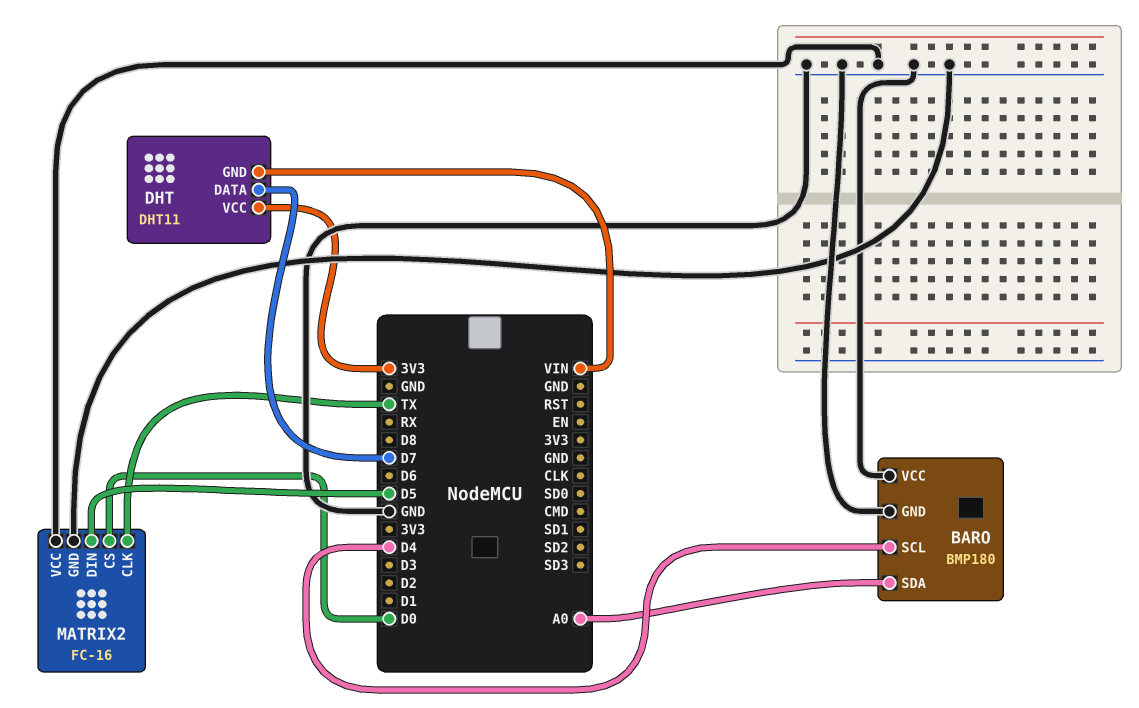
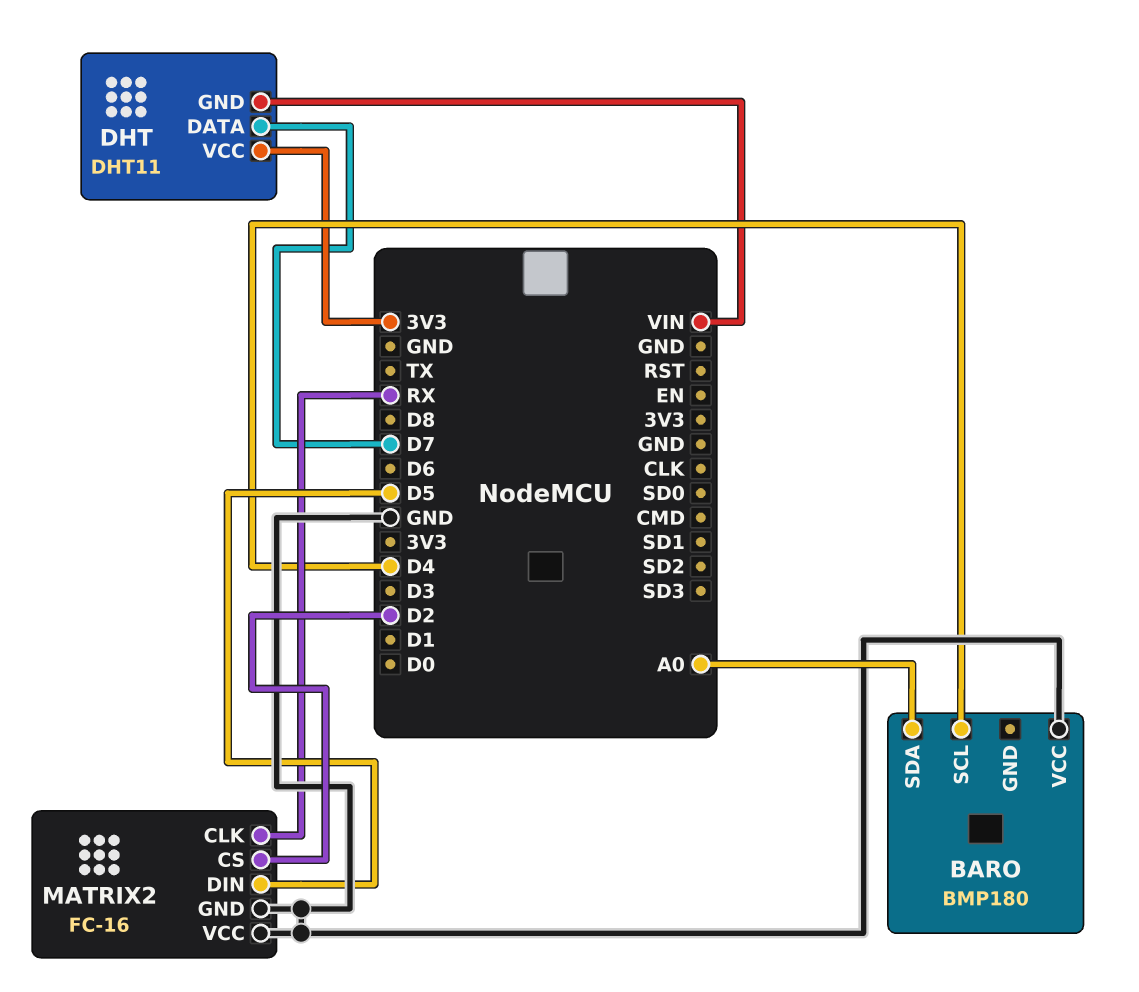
BARO pin GND: GND -> none
MATRIX2 pin CLK: TX -> RX
MATRIX2 pin CS: D0 -> D2

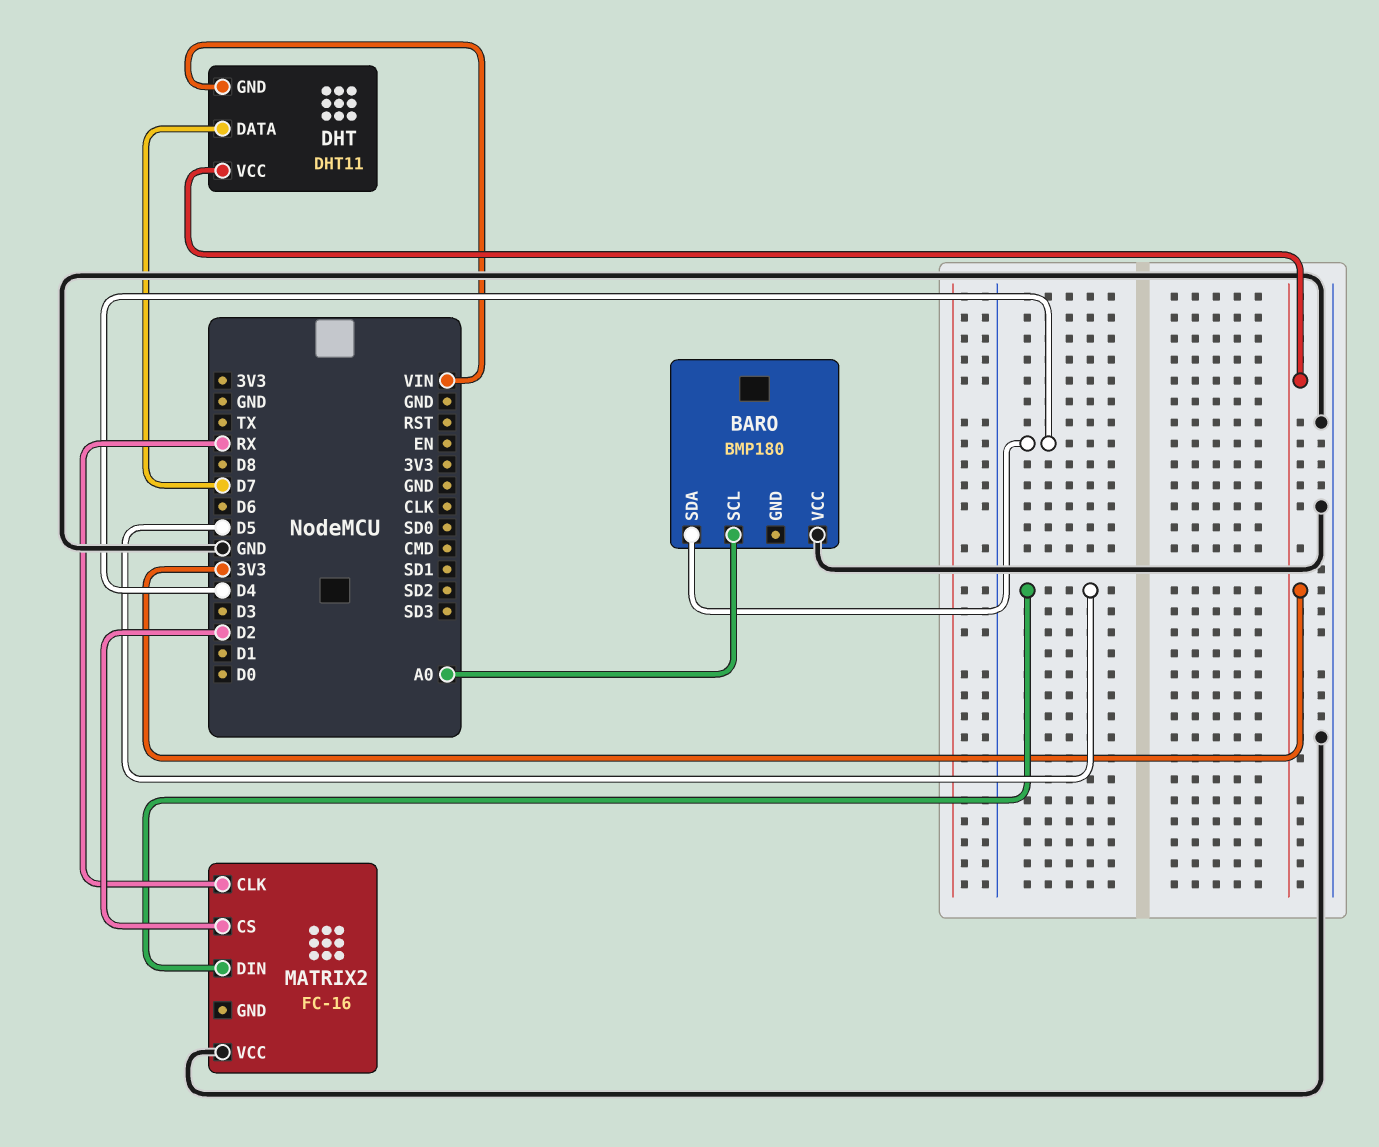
BARO pin SCL: D4 -> A0
BARO pin SDA: A0 -> D4
MATRIX2 pin GND: GND -> none

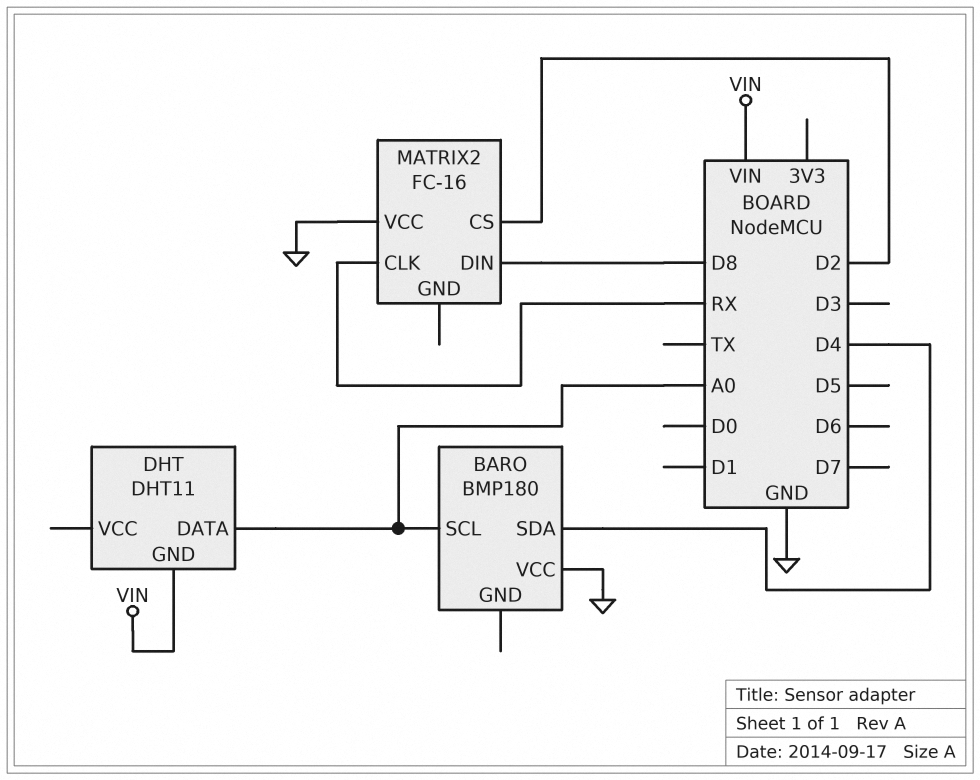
DHT pin DATA: D7 -> A0
DHT pin VCC: 3V3 -> none
MATRIX2 pin DIN: D5 -> D8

------------

*Problem*. Set down exactly, from the line that contains "MATRIX2 pin CLK: TX -> RX" through the last line of the data, each line as it stands, and leave the pictures out.

*Output of the exercise*.
MATRIX2 pin CLK: TX -> RX
MATRIX2 pin CS: D0 -> D2

BARO pin SCL: D4 -> A0
BARO pin SDA: A0 -> D4
MATRIX2 pin GND: GND -> none

DHT pin DATA: D7 -> A0
DHT pin VCC: 3V3 -> none
MATRIX2 pin DIN: D5 -> D8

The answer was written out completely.